» **Your goal**
Scan the listing below. Return every line containing the string "plate".

:: Data supplied ::

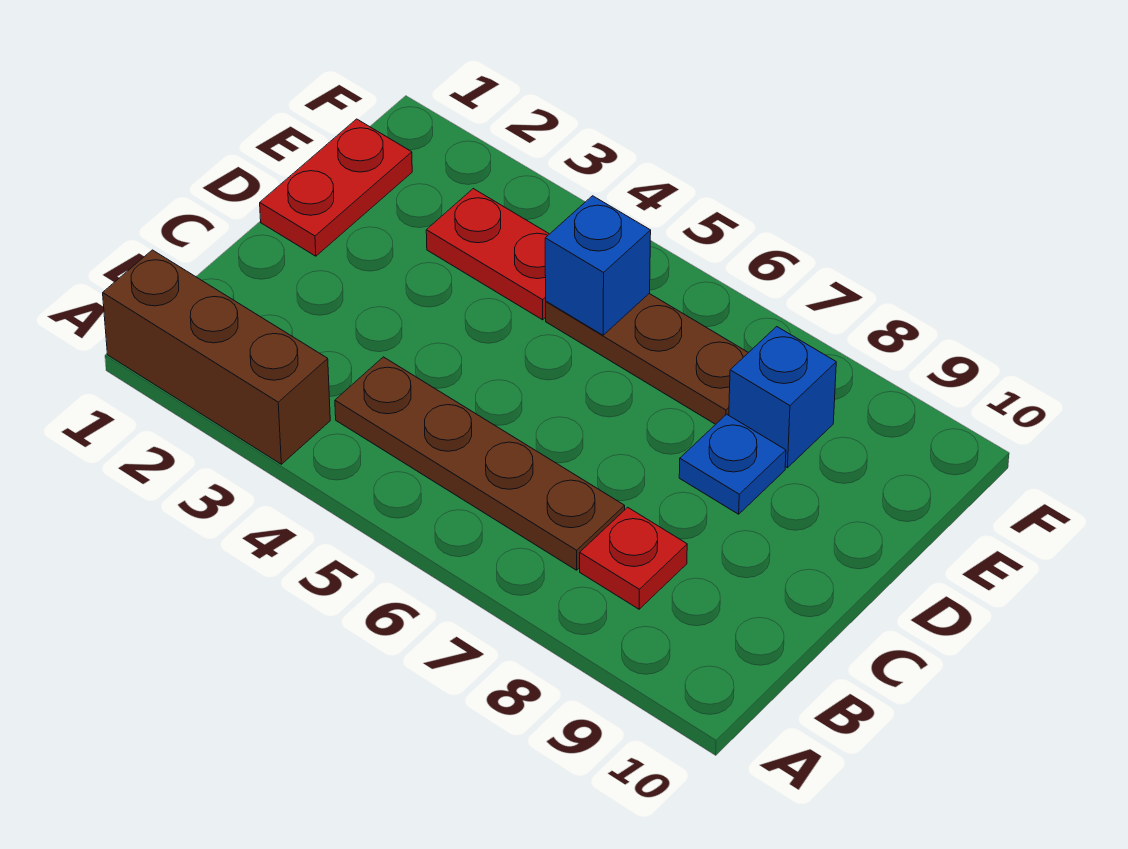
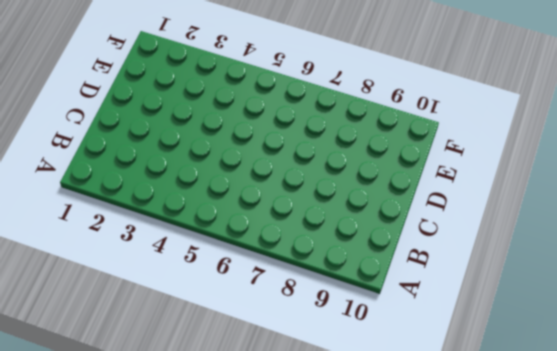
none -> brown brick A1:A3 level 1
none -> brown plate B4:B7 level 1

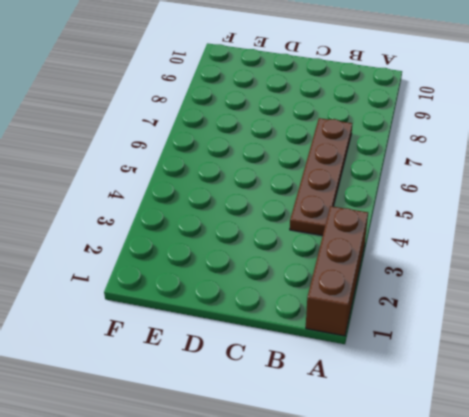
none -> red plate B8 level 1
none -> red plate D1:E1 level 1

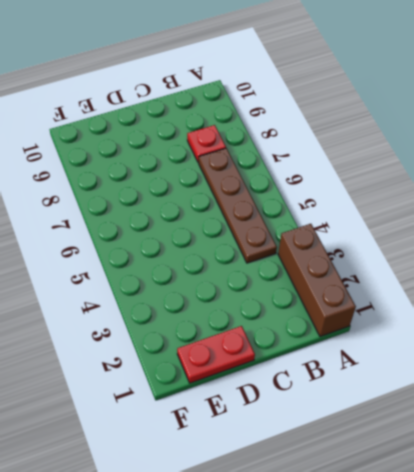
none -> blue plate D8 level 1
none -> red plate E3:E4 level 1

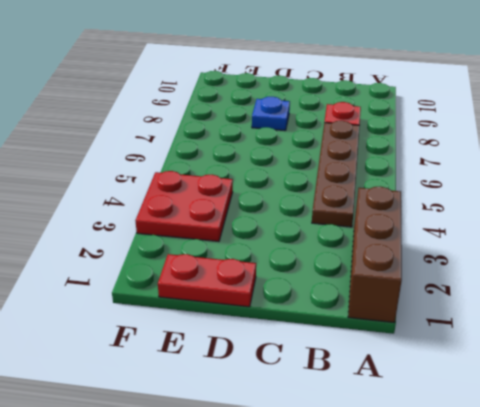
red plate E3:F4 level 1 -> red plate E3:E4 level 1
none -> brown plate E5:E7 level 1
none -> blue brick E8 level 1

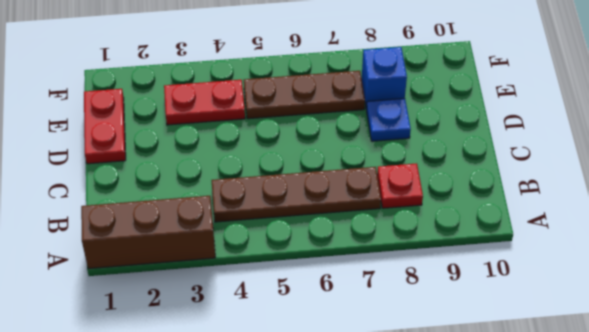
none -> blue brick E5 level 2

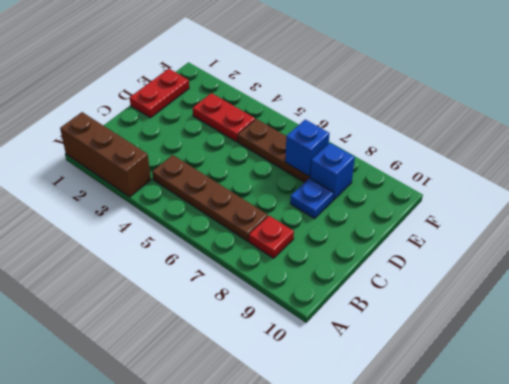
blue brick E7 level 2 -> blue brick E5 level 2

:::

» **Solution**
none -> brown plate B4:B7 level 1
none -> red plate B8 level 1
none -> red plate D1:E1 level 1
none -> blue plate D8 level 1
none -> red plate E3:E4 level 1
red plate E3:F4 level 1 -> red plate E3:E4 level 1
none -> brown plate E5:E7 level 1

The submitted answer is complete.